(Change detection data)

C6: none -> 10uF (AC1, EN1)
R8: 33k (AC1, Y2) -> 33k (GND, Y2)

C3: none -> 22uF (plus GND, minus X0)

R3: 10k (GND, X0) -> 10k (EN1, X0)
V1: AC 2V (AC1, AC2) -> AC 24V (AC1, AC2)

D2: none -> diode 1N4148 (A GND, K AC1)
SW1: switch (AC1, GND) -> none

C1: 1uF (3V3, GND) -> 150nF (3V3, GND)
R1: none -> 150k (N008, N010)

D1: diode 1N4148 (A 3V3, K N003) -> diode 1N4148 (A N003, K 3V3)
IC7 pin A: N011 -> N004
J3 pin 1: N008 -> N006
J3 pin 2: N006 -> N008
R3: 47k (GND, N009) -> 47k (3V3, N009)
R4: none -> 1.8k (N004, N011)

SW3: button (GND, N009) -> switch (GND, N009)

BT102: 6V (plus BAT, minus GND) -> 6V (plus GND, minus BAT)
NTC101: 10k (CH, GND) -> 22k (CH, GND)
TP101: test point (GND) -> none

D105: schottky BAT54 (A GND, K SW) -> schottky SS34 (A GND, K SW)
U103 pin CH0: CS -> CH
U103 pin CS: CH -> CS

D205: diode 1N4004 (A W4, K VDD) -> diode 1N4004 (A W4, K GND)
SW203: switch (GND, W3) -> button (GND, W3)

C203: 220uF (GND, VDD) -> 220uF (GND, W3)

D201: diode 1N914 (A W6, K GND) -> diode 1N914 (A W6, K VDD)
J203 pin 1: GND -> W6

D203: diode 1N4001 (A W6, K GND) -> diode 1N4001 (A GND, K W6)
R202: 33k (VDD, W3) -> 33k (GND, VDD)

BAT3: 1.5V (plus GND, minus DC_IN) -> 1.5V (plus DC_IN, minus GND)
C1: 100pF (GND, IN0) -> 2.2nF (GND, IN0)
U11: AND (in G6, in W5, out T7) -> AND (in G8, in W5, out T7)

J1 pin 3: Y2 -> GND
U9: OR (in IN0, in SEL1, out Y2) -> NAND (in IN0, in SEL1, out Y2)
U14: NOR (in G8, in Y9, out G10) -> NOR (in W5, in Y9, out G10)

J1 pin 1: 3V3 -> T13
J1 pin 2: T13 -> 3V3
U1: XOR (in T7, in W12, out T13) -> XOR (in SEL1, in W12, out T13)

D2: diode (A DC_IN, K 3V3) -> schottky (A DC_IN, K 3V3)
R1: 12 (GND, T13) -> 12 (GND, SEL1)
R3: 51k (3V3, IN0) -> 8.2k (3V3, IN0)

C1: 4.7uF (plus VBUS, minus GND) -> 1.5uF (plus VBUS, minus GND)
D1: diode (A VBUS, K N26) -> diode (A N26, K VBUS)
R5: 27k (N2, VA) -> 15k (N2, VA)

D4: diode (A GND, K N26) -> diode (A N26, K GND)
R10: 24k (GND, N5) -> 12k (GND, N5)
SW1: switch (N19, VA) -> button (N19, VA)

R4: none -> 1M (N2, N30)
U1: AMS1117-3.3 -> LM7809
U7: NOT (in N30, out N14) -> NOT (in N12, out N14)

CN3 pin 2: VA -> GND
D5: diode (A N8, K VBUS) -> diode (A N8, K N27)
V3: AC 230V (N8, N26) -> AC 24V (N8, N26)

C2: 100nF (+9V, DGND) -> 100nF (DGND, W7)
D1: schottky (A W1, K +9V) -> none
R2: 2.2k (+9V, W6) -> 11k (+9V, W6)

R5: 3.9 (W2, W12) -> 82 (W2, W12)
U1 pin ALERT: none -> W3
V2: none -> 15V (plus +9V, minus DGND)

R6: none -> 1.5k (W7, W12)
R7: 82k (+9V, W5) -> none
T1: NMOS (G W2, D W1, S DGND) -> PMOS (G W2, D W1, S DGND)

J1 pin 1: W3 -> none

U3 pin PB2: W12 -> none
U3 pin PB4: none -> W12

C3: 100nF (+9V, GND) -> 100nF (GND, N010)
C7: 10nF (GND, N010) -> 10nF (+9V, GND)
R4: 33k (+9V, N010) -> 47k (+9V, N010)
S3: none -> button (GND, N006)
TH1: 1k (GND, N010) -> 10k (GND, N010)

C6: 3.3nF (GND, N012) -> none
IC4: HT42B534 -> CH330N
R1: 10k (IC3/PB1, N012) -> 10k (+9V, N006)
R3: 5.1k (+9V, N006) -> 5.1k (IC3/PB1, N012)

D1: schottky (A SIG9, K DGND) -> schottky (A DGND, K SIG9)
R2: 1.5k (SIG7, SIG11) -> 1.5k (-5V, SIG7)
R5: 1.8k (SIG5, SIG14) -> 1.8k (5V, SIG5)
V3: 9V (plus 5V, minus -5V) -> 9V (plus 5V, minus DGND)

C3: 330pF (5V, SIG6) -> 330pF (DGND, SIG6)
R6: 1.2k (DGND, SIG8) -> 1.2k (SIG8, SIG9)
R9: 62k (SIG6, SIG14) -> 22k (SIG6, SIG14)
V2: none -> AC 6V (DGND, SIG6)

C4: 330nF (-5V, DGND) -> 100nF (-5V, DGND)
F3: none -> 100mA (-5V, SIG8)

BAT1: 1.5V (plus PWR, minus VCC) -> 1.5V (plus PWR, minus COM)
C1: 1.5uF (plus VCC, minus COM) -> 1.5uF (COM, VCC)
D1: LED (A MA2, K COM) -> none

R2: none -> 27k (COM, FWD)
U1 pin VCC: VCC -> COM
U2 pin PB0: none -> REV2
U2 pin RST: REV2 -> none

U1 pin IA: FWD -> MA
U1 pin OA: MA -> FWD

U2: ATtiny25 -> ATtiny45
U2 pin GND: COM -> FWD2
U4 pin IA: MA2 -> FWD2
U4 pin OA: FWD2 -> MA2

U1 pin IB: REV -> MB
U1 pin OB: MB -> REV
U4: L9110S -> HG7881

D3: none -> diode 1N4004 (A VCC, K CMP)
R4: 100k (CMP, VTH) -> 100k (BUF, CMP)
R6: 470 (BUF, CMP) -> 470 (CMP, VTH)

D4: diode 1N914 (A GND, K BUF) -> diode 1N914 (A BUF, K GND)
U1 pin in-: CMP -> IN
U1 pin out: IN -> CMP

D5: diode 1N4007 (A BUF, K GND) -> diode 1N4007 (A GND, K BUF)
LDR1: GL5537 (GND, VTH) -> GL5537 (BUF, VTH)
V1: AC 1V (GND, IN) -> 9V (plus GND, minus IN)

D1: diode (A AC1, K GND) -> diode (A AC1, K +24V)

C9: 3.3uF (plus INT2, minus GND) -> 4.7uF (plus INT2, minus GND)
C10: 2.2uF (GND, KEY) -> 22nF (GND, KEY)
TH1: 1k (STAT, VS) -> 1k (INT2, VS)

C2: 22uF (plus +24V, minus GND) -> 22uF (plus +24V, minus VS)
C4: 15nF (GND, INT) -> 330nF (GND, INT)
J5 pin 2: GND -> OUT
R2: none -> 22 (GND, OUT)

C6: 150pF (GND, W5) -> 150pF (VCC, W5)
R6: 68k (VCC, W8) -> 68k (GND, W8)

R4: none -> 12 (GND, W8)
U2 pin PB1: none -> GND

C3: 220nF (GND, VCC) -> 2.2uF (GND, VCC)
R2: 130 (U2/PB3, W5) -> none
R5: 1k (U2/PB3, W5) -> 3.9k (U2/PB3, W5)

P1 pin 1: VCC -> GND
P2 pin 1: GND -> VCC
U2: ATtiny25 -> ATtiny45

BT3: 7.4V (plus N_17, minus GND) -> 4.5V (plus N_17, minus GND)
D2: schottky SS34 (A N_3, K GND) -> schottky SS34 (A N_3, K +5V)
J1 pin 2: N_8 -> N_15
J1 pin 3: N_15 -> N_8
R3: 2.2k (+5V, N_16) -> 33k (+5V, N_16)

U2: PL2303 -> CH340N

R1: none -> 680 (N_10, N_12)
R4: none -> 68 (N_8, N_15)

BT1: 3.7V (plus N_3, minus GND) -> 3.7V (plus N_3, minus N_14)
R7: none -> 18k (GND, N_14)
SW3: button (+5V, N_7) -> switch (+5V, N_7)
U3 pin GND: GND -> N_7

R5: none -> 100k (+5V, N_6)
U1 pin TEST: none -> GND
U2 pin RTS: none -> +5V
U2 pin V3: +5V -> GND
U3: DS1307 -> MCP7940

* _Assignment_: From the lines above, copy those that contain the word "switch".

* _Written reply_:
SW1: switch (AC1, GND) -> none
SW3: button (GND, N009) -> switch (GND, N009)
SW203: switch (GND, W3) -> button (GND, W3)
SW1: switch (N19, VA) -> button (N19, VA)
SW3: button (+5V, N_7) -> switch (+5V, N_7)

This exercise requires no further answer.